[Revision comparison data]
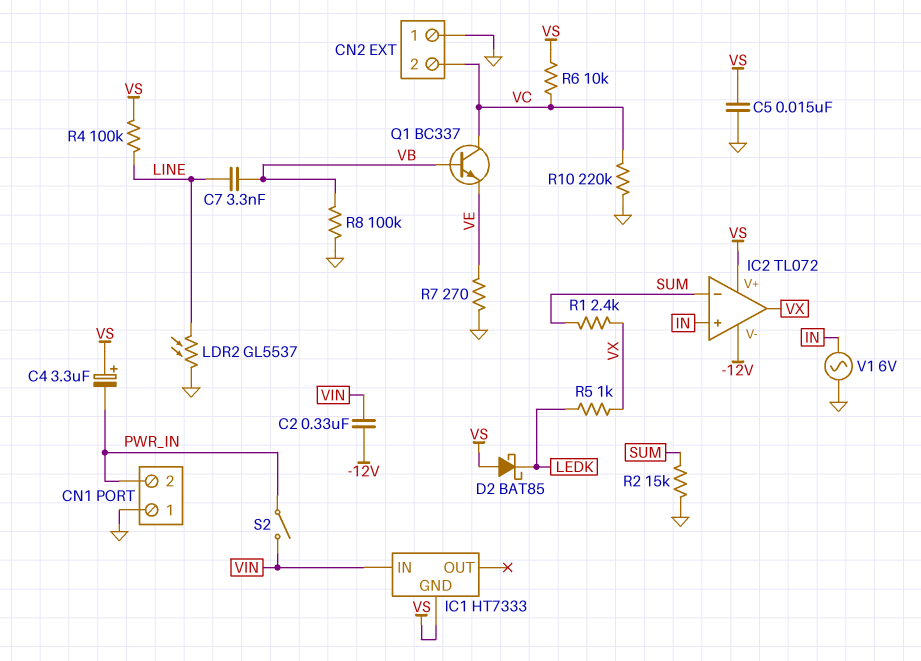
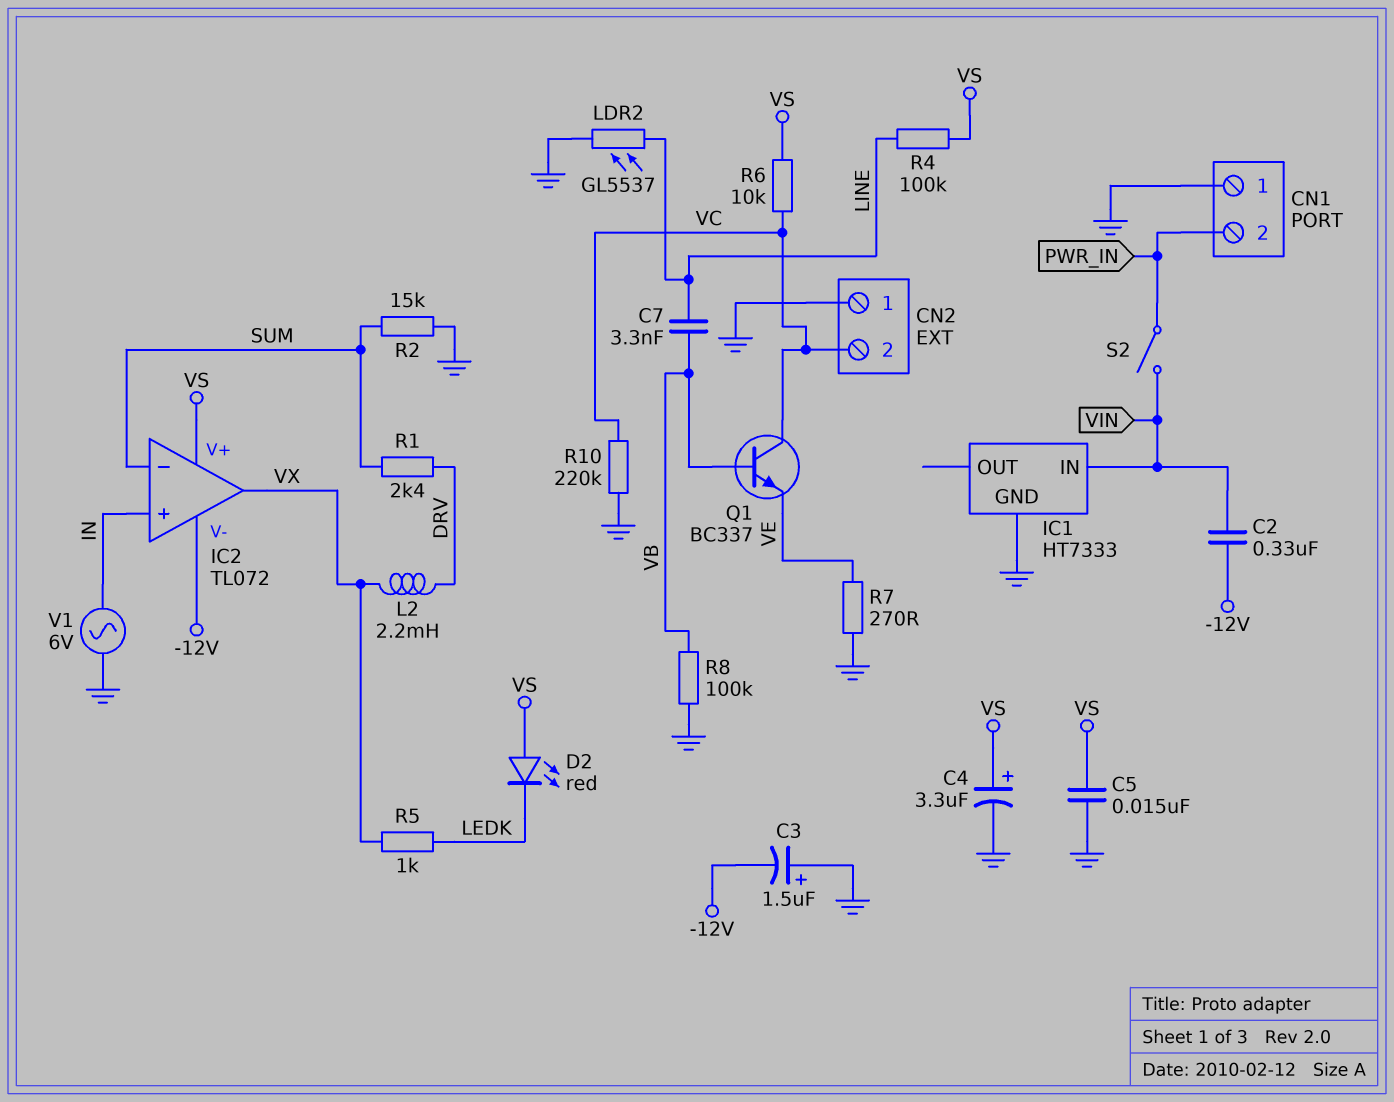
C3: none -> 1.5uF (plus GND, minus -12V)
C4: 3.3uF (plus VS, minus PWR_IN) -> 3.3uF (plus VS, minus GND)
D2: schottky BAT85 (A VS, K LEDK) -> LED red (A VS, K LEDK)
IC1 pin GND: VS -> GND
L2: none -> 2.2mH (DRV, VX)
R1: 2.4k (SUM, VX) -> 2.4k (DRV, SUM)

- What to work on
Search the entries for the line holding "C4: 3.3uF (plus". Return that line and the ones after it through the last, exactly.

- Completed exercise
C4: 3.3uF (plus VS, minus PWR_IN) -> 3.3uF (plus VS, minus GND)
D2: schottky BAT85 (A VS, K LEDK) -> LED red (A VS, K LEDK)
IC1 pin GND: VS -> GND
L2: none -> 2.2mH (DRV, VX)
R1: 2.4k (SUM, VX) -> 2.4k (DRV, SUM)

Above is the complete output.